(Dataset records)
--*--
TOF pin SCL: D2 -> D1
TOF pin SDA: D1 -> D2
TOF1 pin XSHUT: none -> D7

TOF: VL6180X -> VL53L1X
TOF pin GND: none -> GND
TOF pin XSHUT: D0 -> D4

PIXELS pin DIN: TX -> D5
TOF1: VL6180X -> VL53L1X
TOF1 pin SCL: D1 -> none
--*--
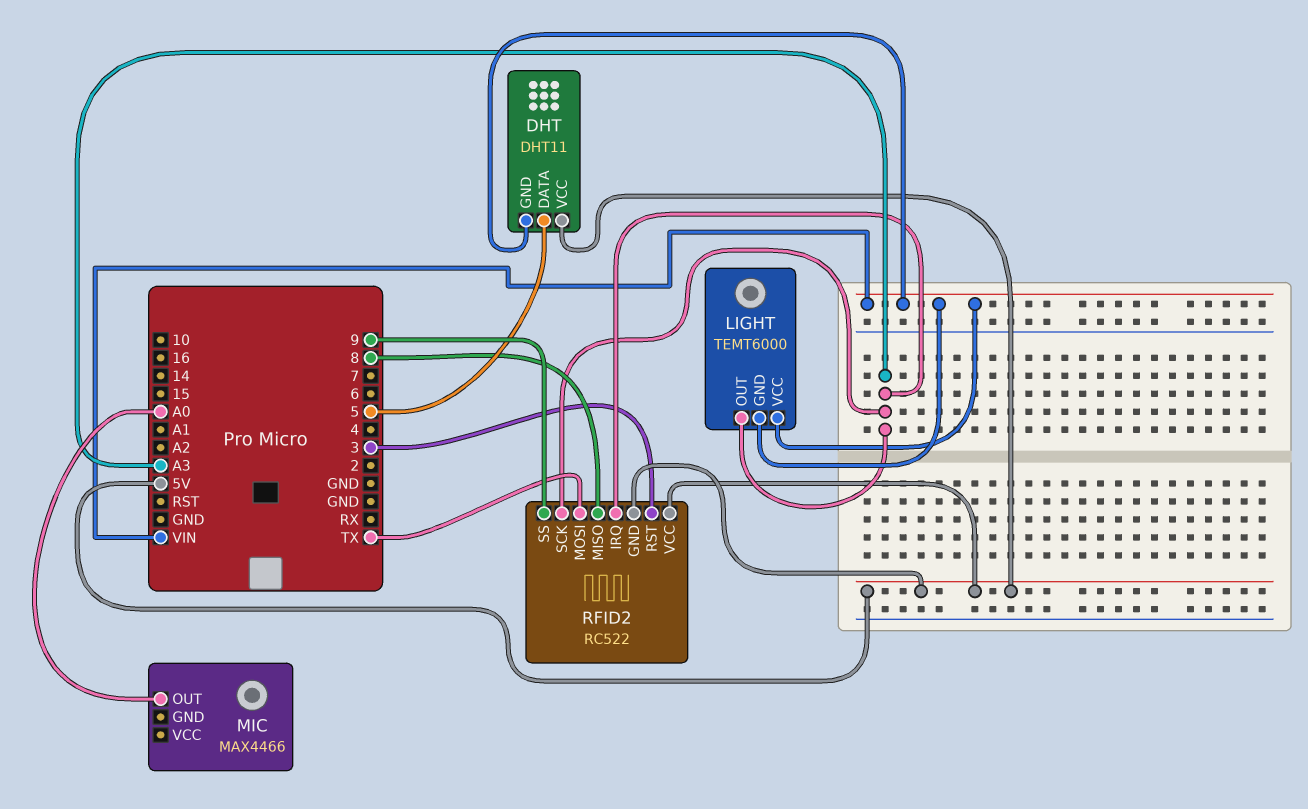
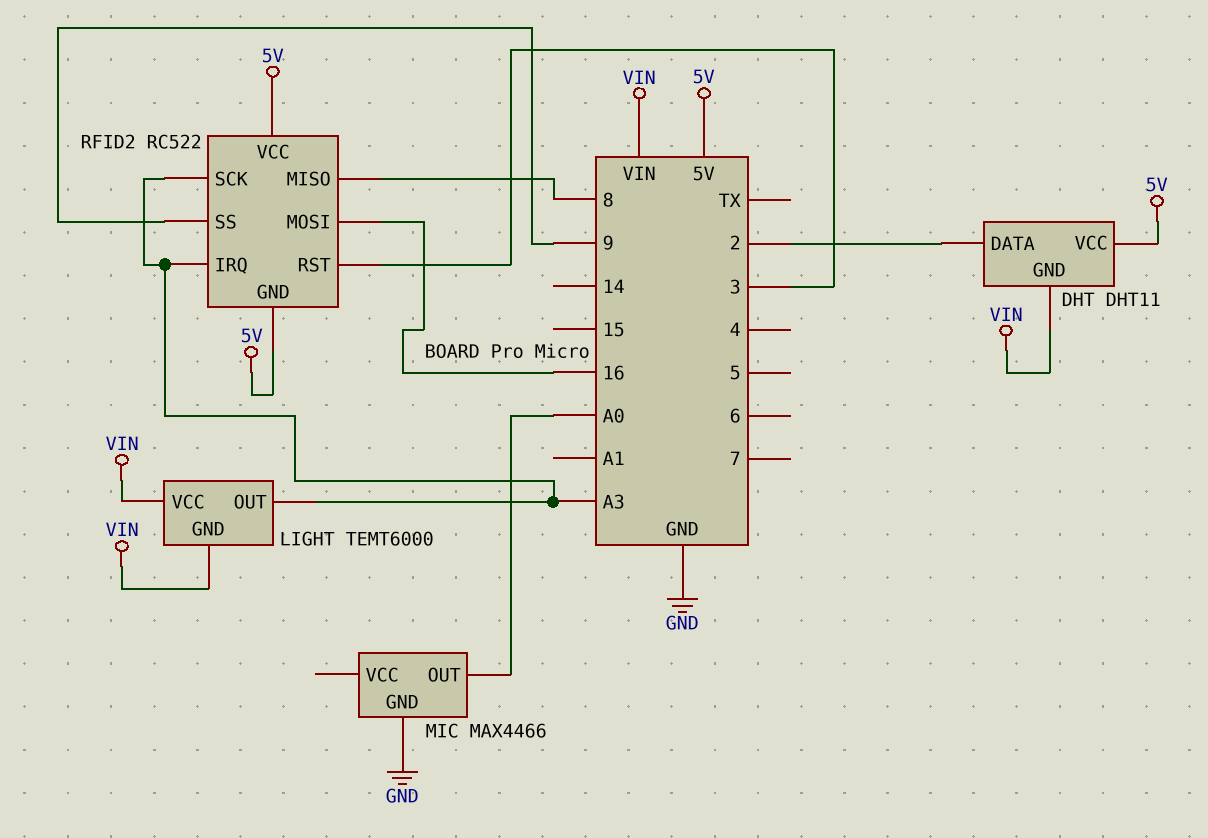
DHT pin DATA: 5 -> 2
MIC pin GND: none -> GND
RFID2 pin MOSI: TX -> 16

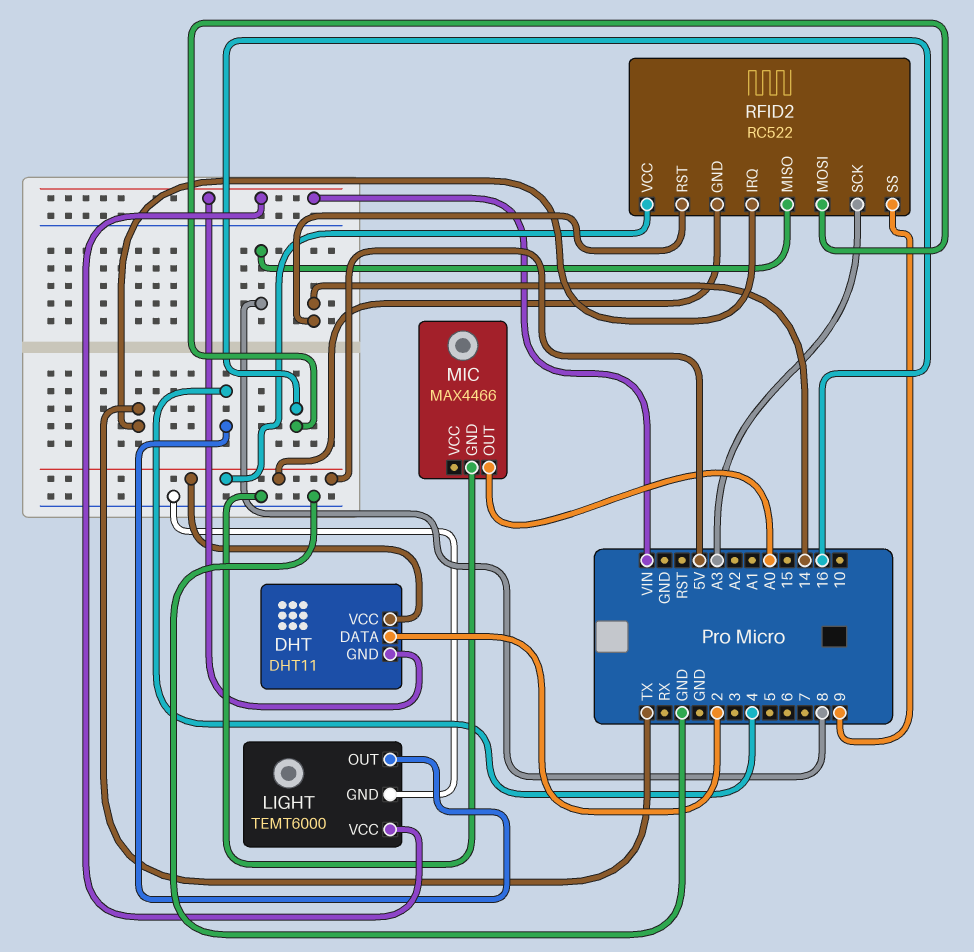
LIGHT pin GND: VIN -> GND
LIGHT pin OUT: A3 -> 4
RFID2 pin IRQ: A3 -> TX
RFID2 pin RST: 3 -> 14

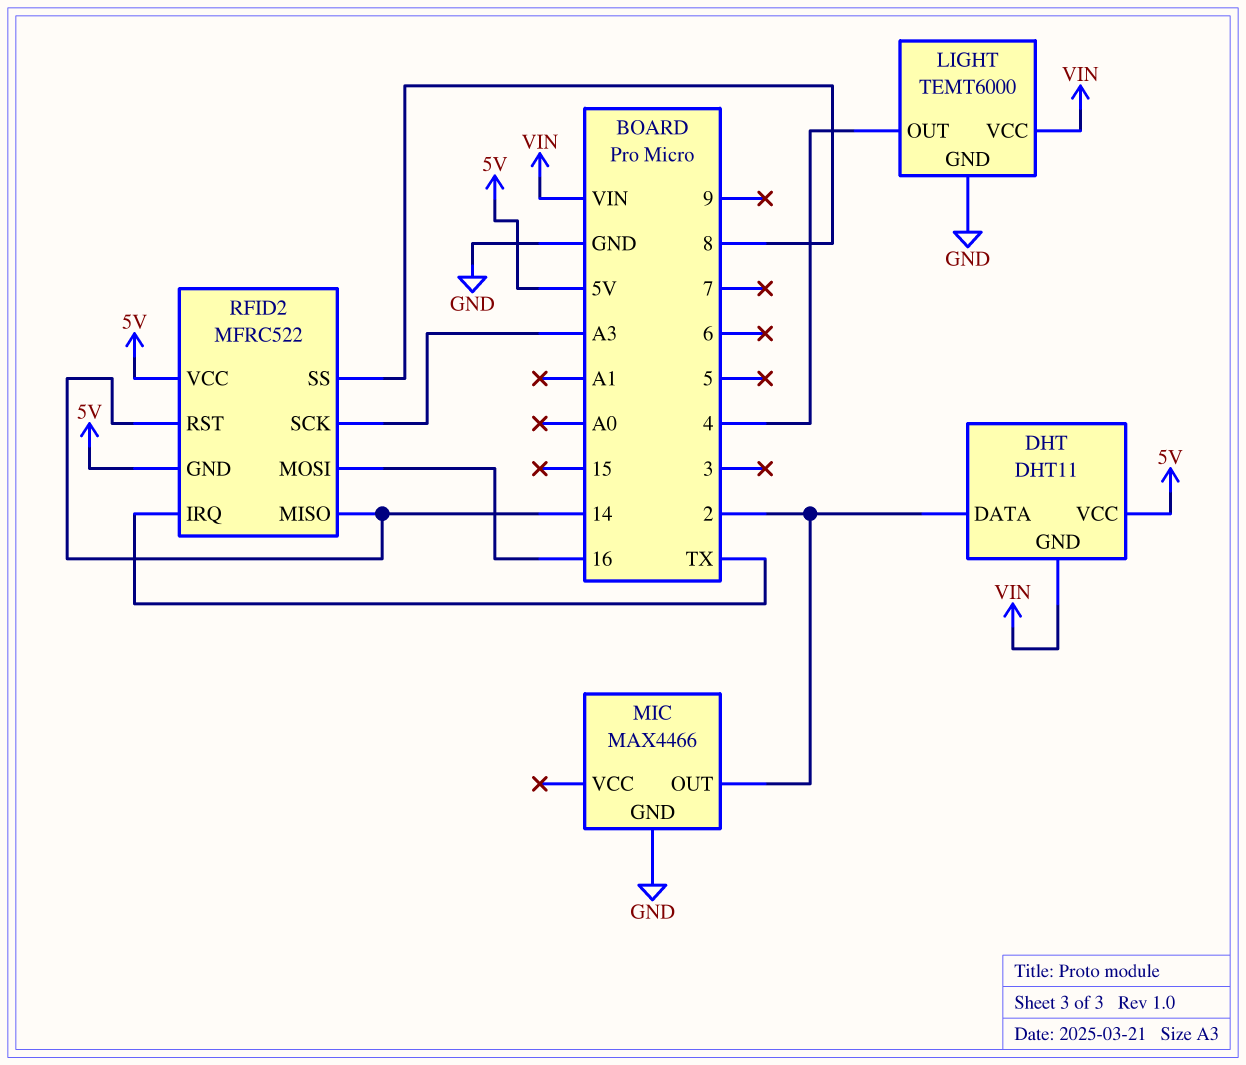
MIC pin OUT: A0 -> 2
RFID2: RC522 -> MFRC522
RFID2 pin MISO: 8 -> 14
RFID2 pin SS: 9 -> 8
--*--
BRIEF: The word "none" appears in some of the lines above. Copy those lines.

RESPONSE BELOW:
TOF1 pin XSHUT: none -> D7
TOF pin GND: none -> GND
TOF1 pin SCL: D1 -> none
MIC pin GND: none -> GND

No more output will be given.